#### Problem to work on
Transcribe exactly, and only, the lines from the one containing "Objects in satellite" through the last line of the data.

• • • • • • •

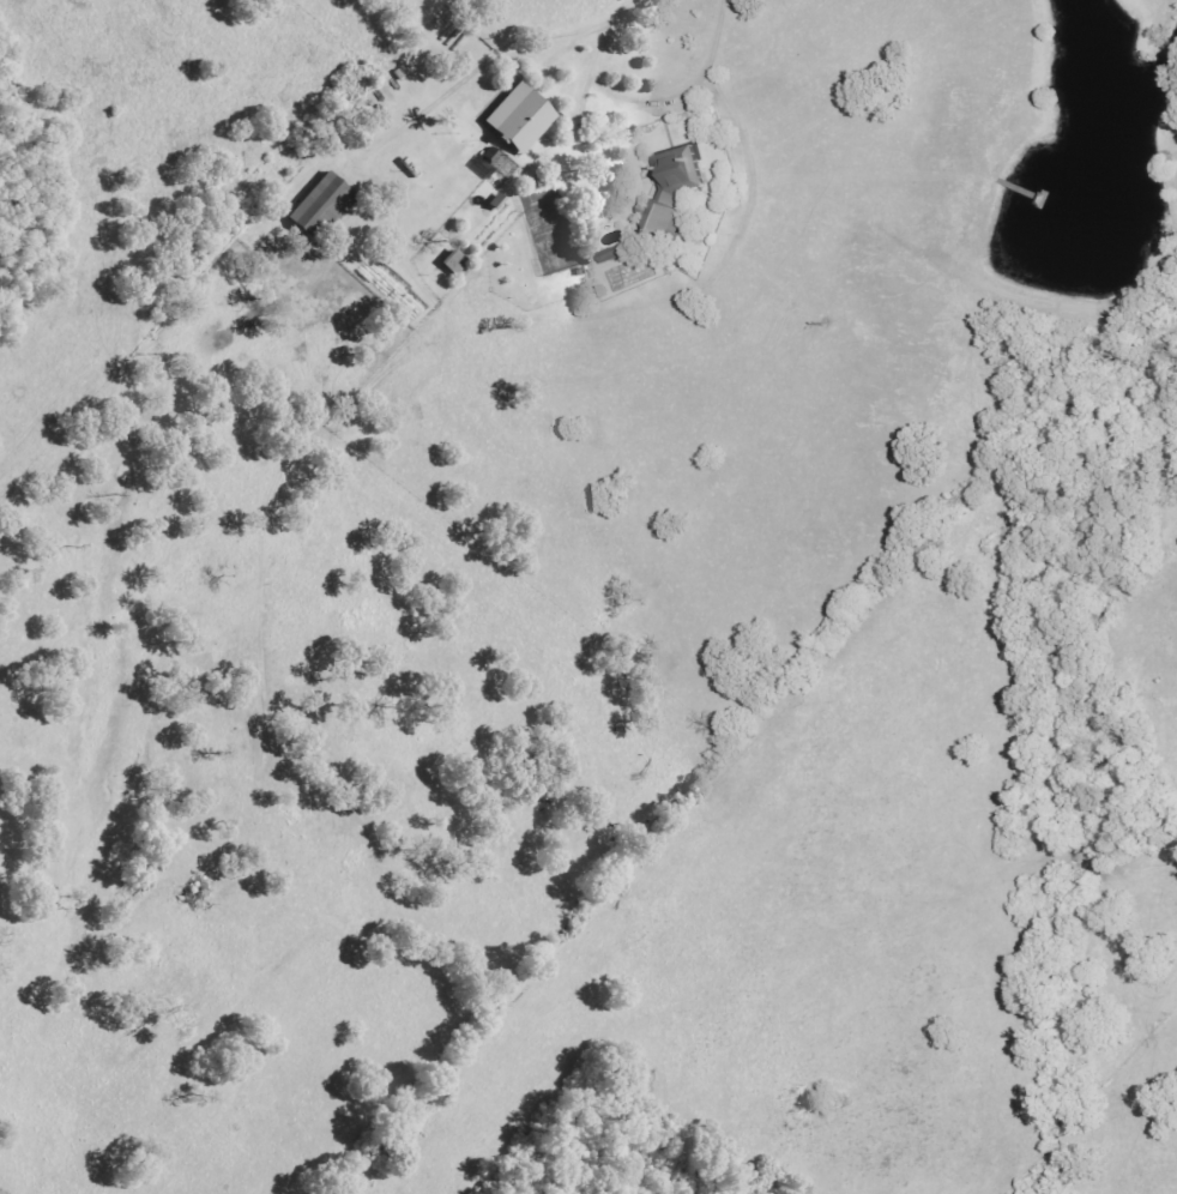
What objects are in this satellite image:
building: (518, 120)
building: (673, 191)
building: (320, 207)
building: (453, 263)

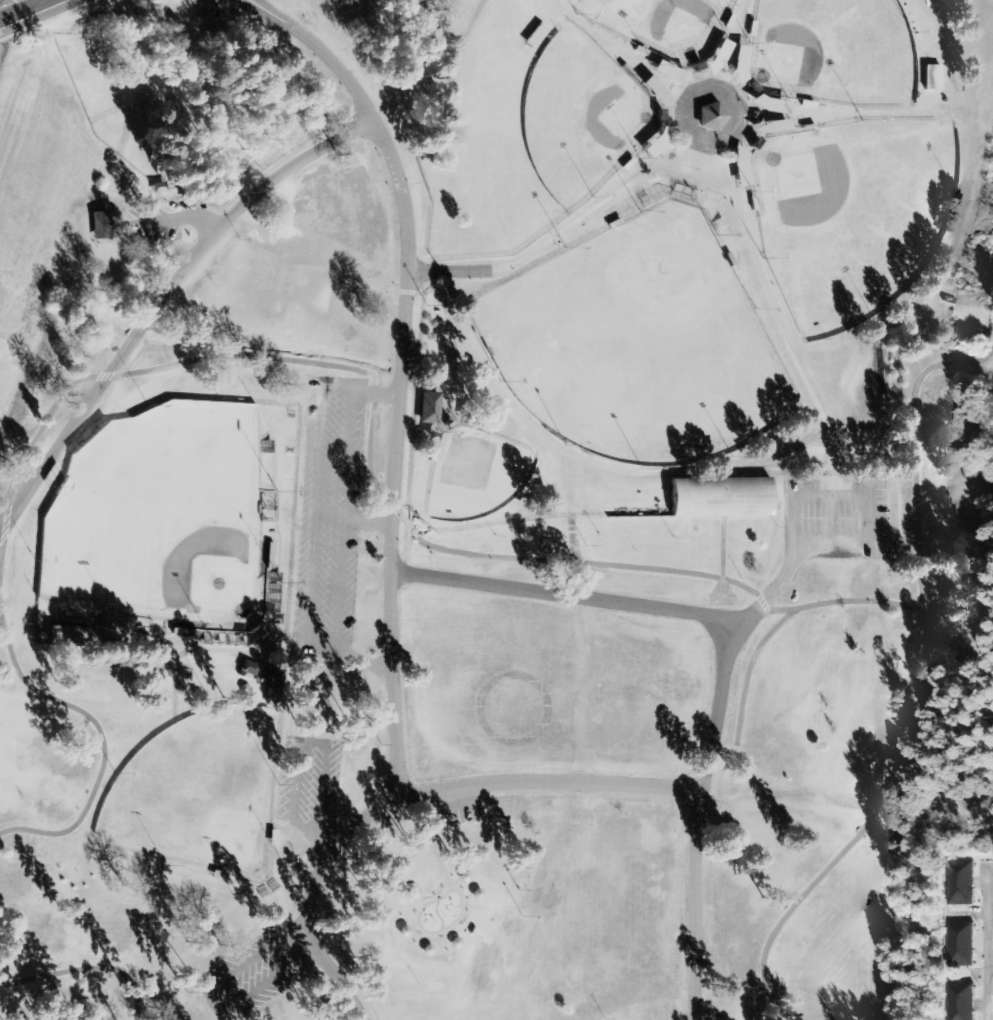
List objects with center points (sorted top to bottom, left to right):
road: (18, 7)
road: (256, 12)
road: (269, 12)
road: (38, 15)
park: (664, 25)
park: (835, 52)
building: (931, 78)
park: (581, 117)
building: (709, 117)
park: (854, 213)
building: (100, 225)
road: (457, 271)
road: (163, 297)
park: (641, 346)
building: (429, 408)
road: (914, 454)
building: (718, 497)
park: (491, 505)
parking lot: (835, 517)
park: (160, 519)
road: (397, 533)
road: (721, 550)
road: (561, 559)
road: (616, 599)
building: (259, 631)
building: (247, 668)
road: (744, 683)
road: (101, 738)
road: (551, 780)
park: (200, 792)
road: (699, 813)
building: (960, 883)
water park: (452, 910)
road: (991, 928)
road: (989, 943)
building: (960, 944)
road: (88, 967)
building: (959, 1002)

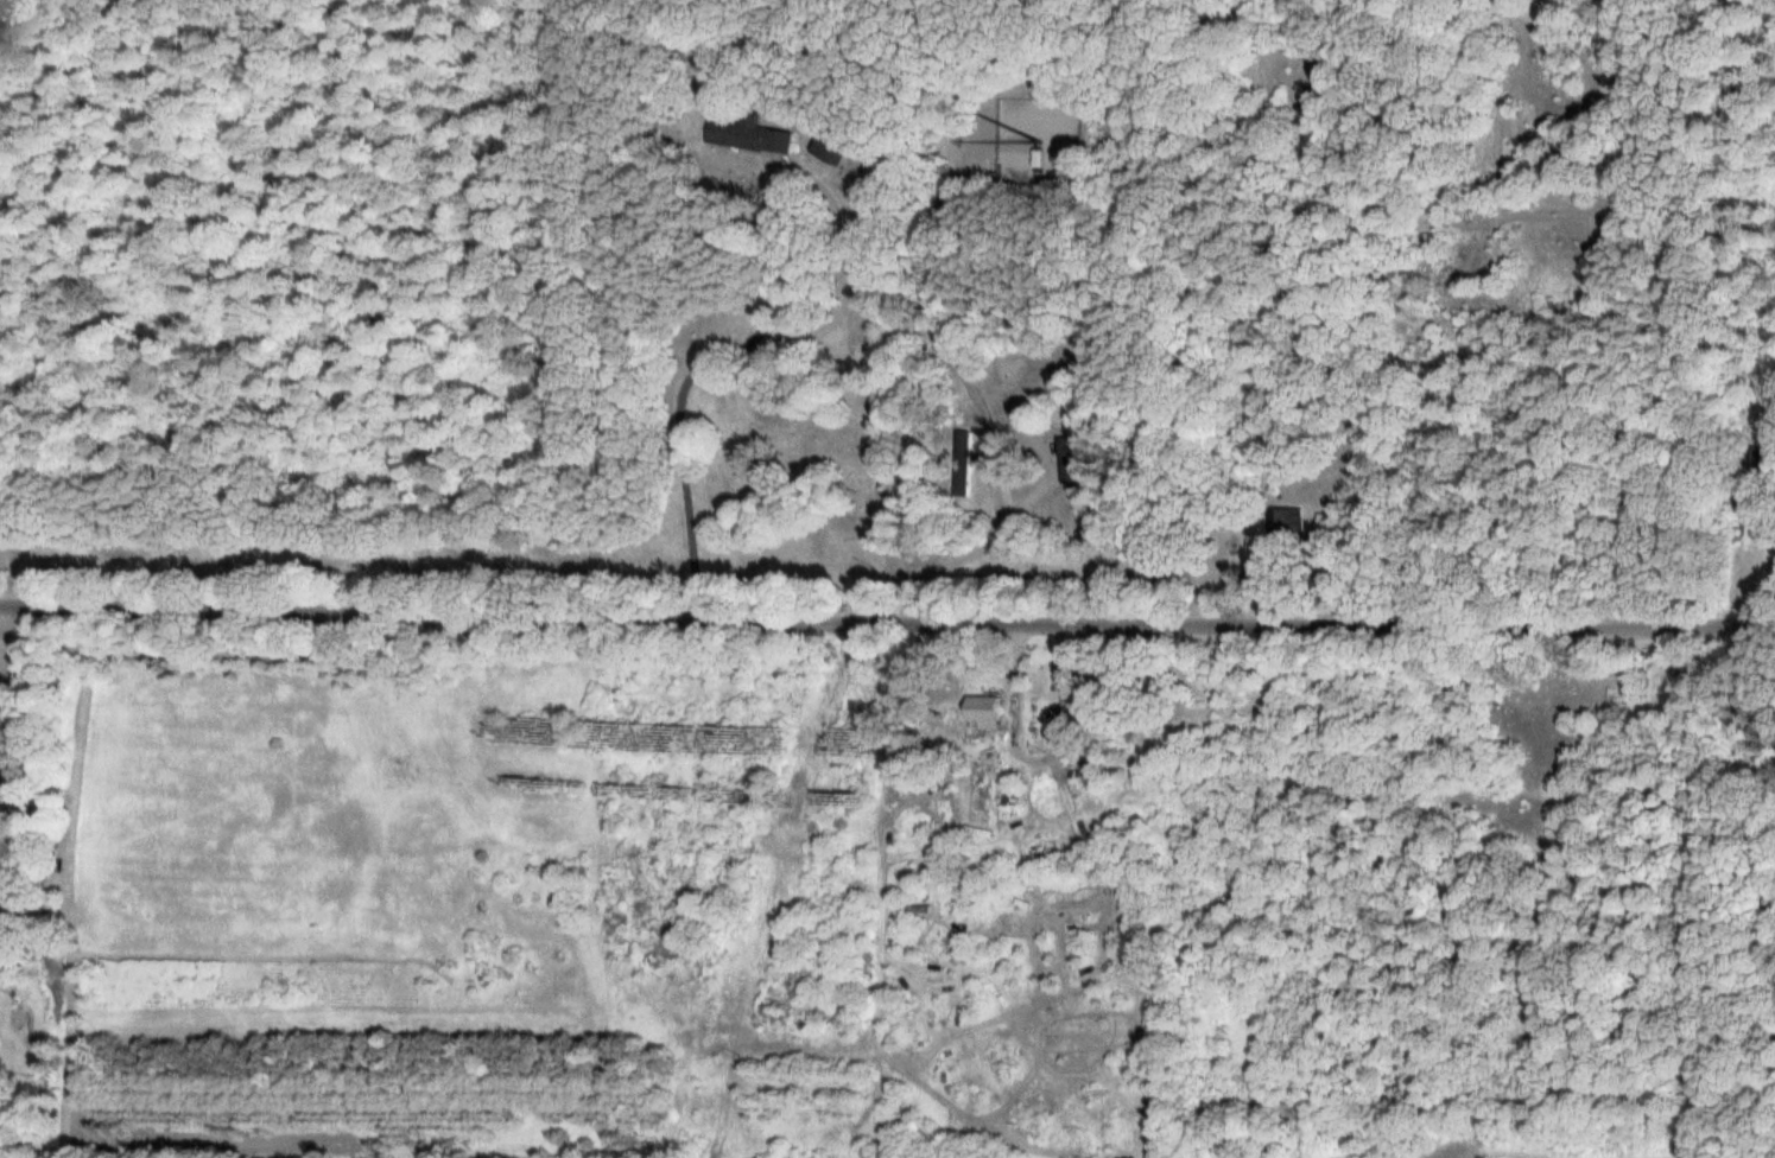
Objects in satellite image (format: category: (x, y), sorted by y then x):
road: (1757, 70)
building: (747, 134)
building: (828, 148)
road: (722, 351)
road: (965, 374)
building: (1075, 461)
building: (962, 463)
building: (1289, 522)
building: (1327, 524)
road: (887, 607)
building: (982, 708)
building: (1083, 778)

• • • • • • •

#### Task response
Objects in satellite image (format: category: (x, y), sorted by y then x):
road: (1757, 70)
building: (747, 134)
building: (828, 148)
road: (722, 351)
road: (965, 374)
building: (1075, 461)
building: (962, 463)
building: (1289, 522)
building: (1327, 524)
road: (887, 607)
building: (982, 708)
building: (1083, 778)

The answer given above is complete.